» Task brief
Read through the material below and find each line that has the word "none"; copy it.

-=-=-

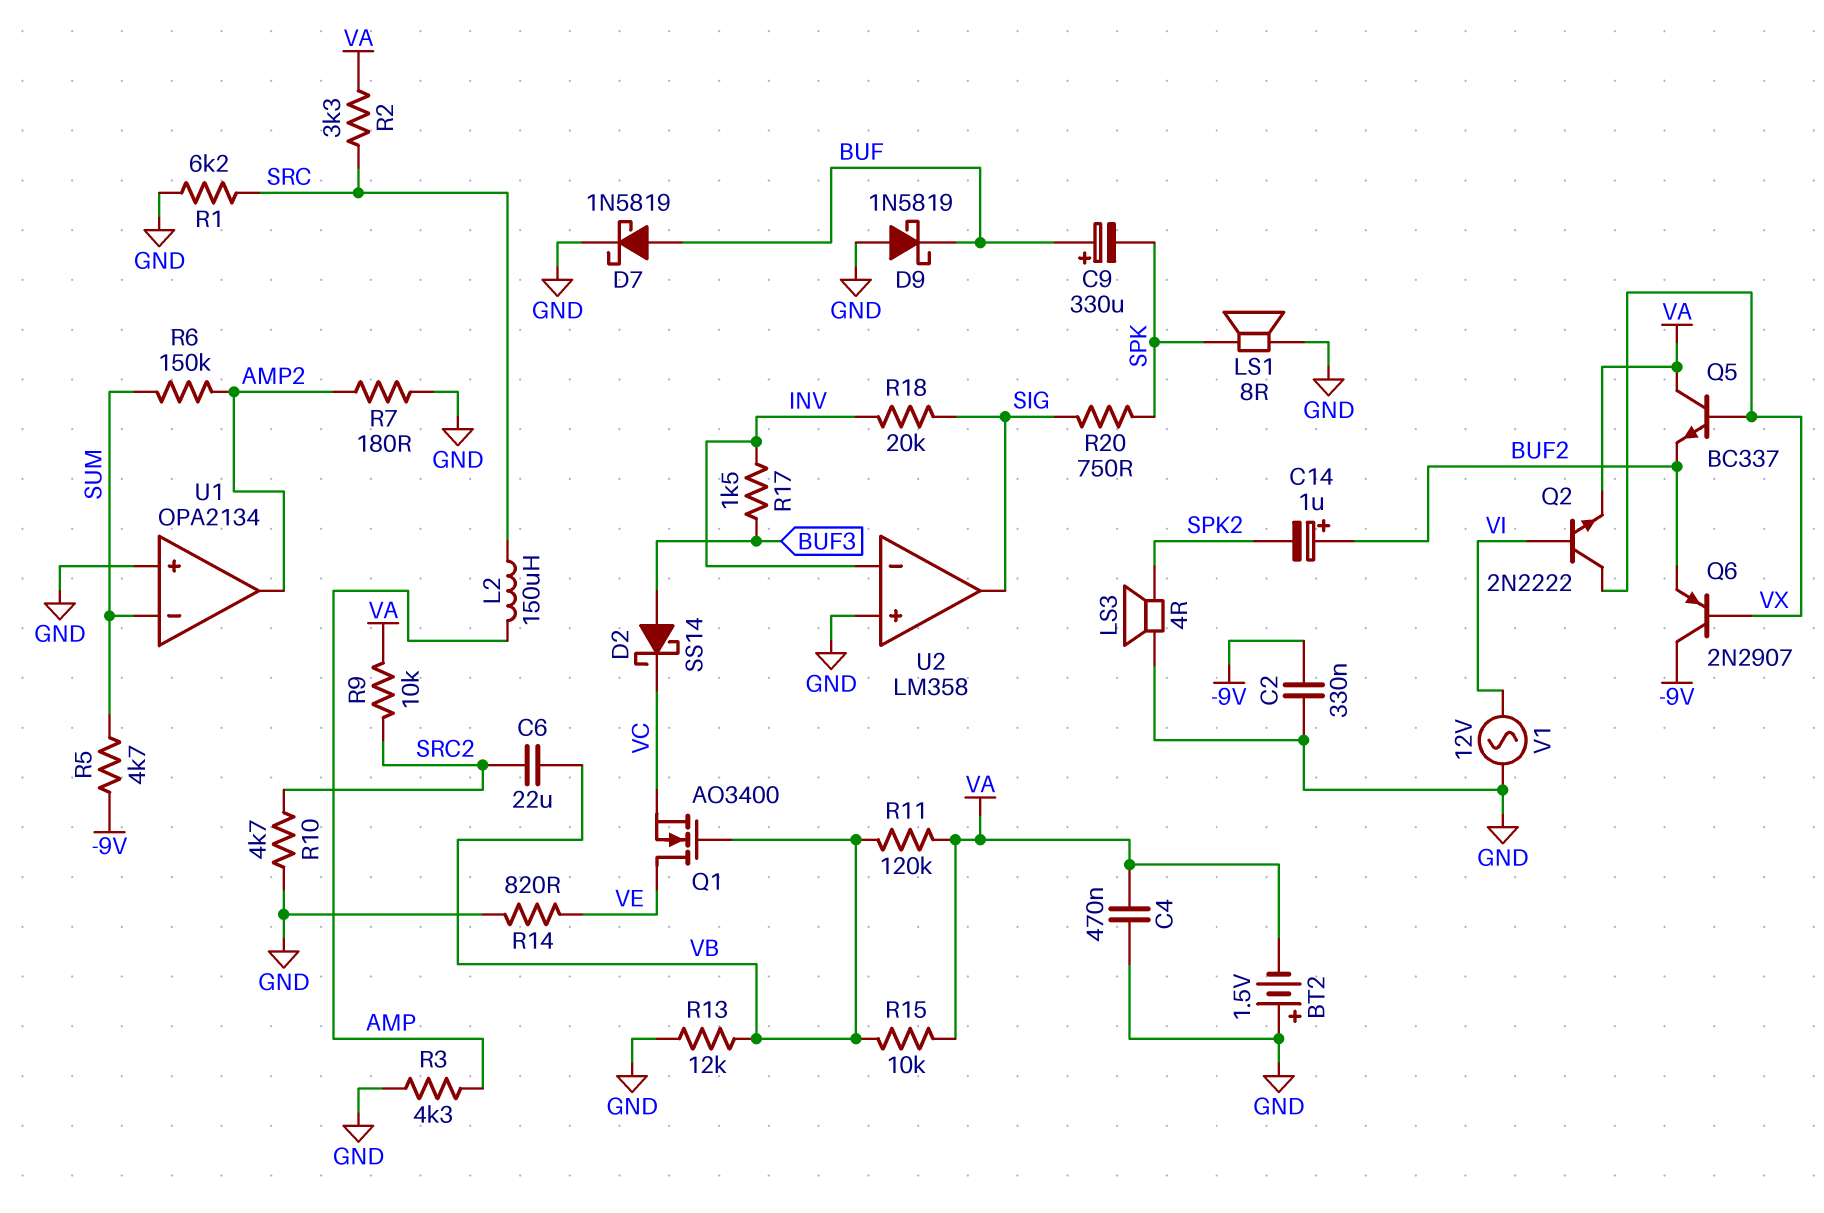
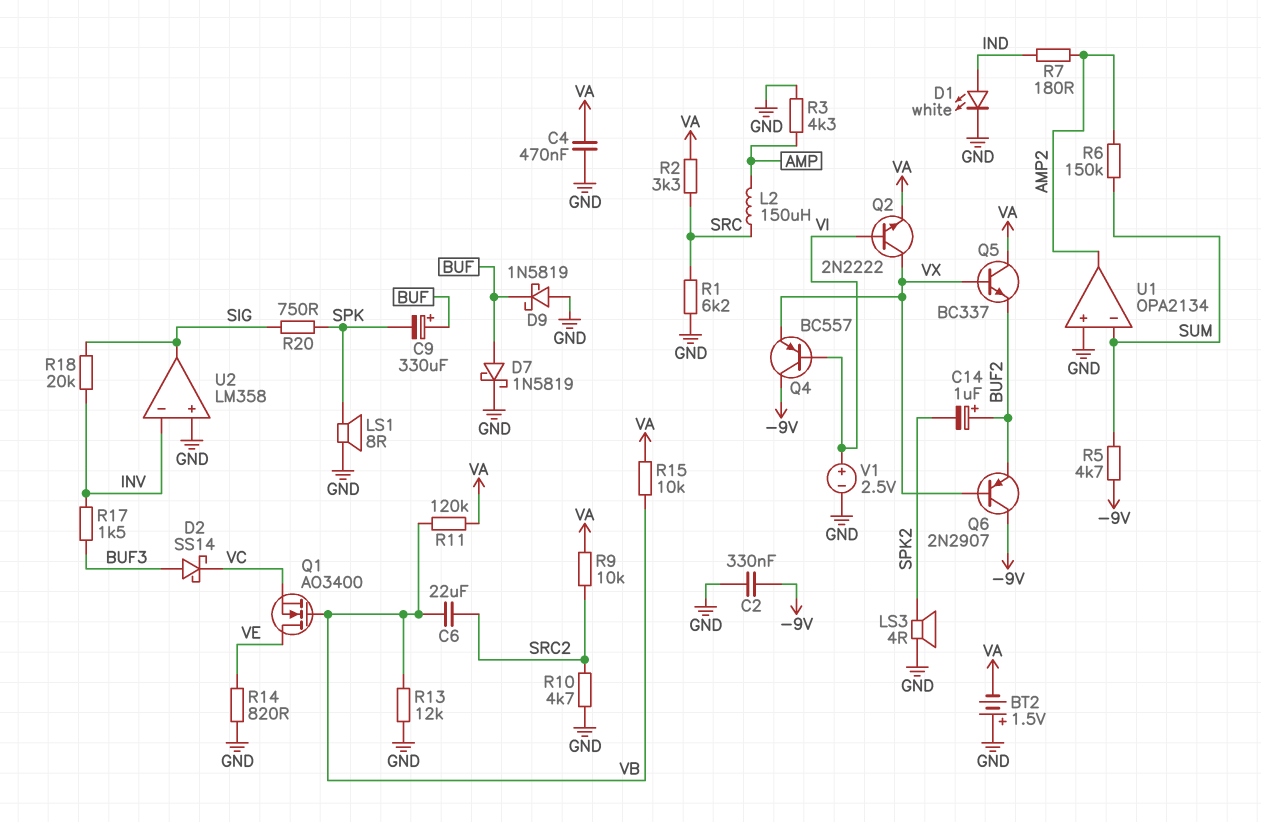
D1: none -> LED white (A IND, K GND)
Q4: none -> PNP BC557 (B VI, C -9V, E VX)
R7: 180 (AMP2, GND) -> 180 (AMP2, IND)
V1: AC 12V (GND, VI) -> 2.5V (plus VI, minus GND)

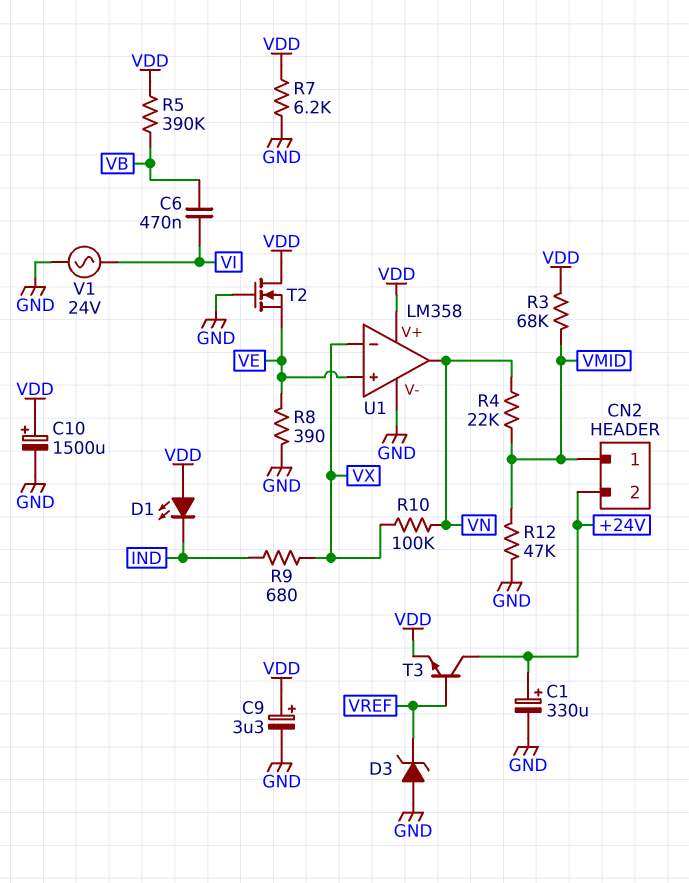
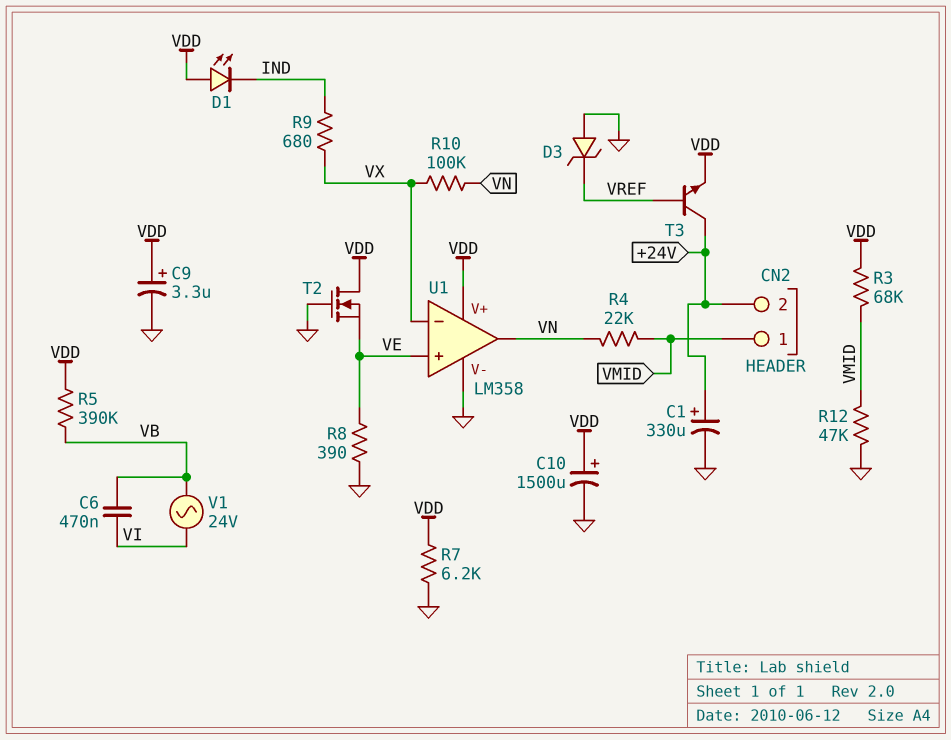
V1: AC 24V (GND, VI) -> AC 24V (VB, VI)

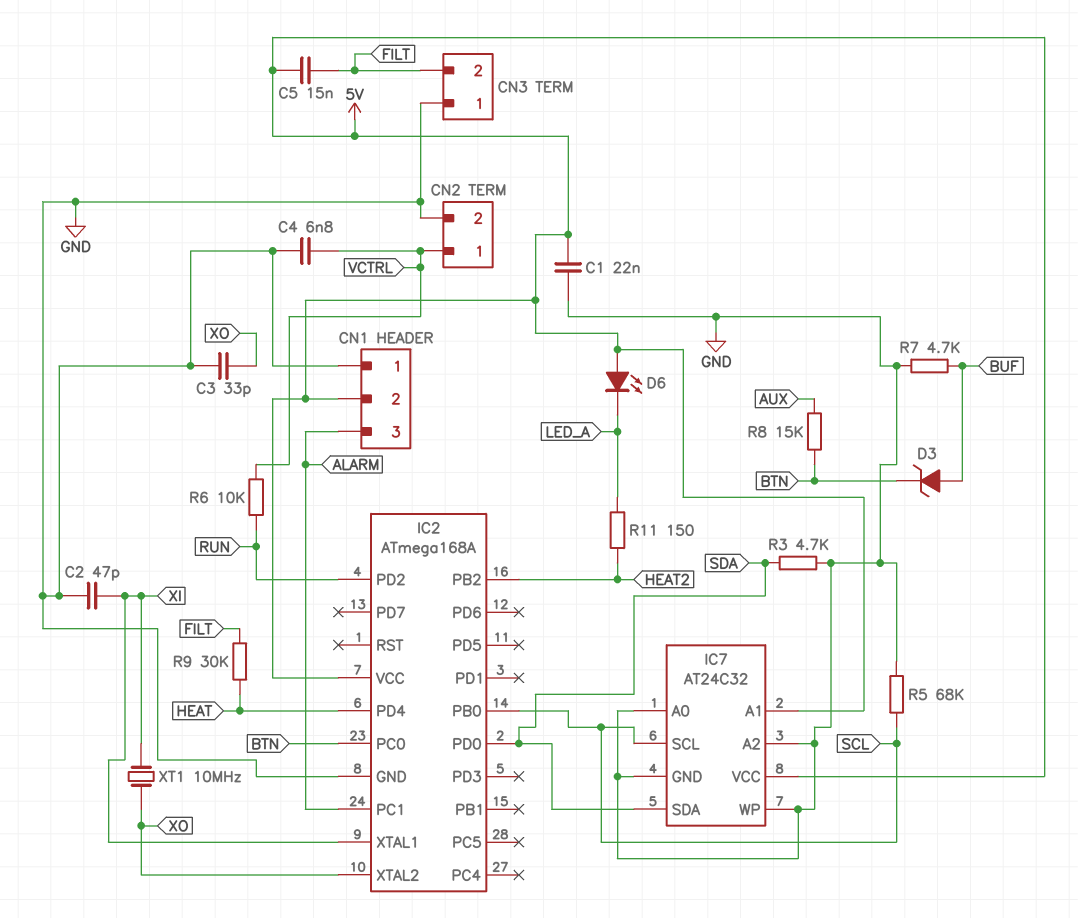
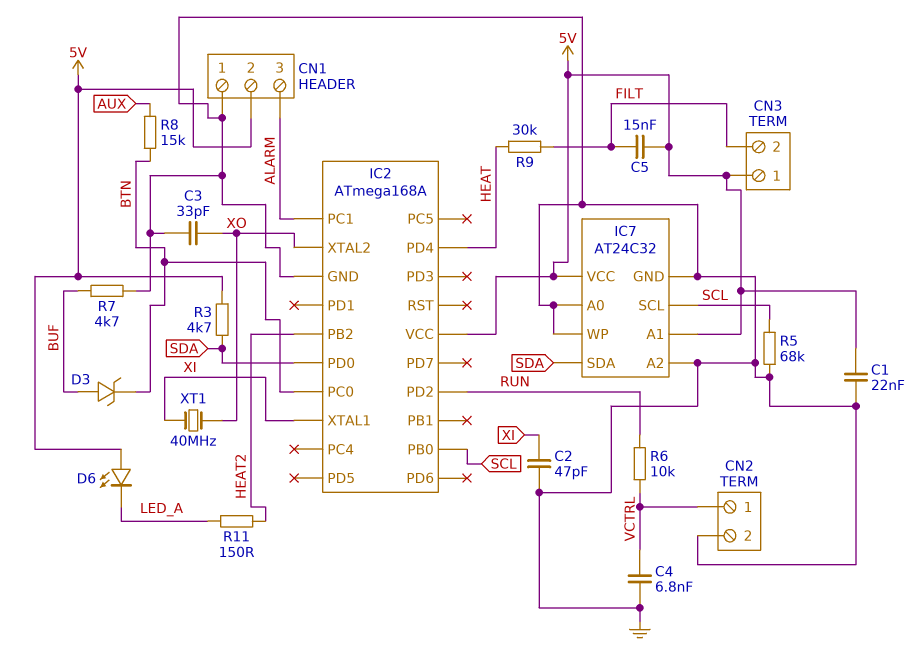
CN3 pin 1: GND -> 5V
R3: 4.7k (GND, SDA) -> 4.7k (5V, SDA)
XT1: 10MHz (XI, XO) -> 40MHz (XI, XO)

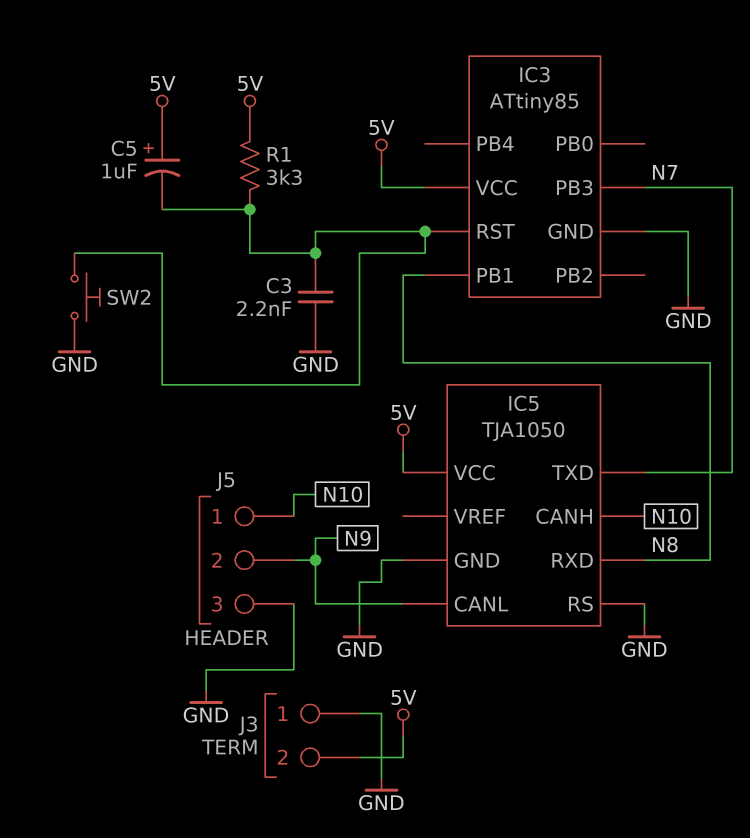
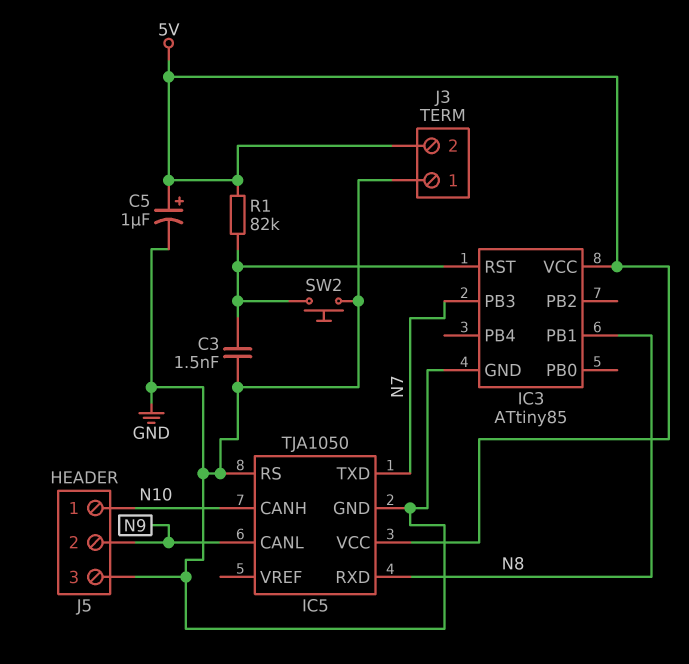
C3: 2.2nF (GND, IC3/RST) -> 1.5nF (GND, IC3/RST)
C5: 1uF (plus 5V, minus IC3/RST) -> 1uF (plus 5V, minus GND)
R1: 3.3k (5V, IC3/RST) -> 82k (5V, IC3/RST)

-=-=-

» Answer to the problem
D1: none -> LED white (A IND, K GND)
Q4: none -> PNP BC557 (B VI, C -9V, E VX)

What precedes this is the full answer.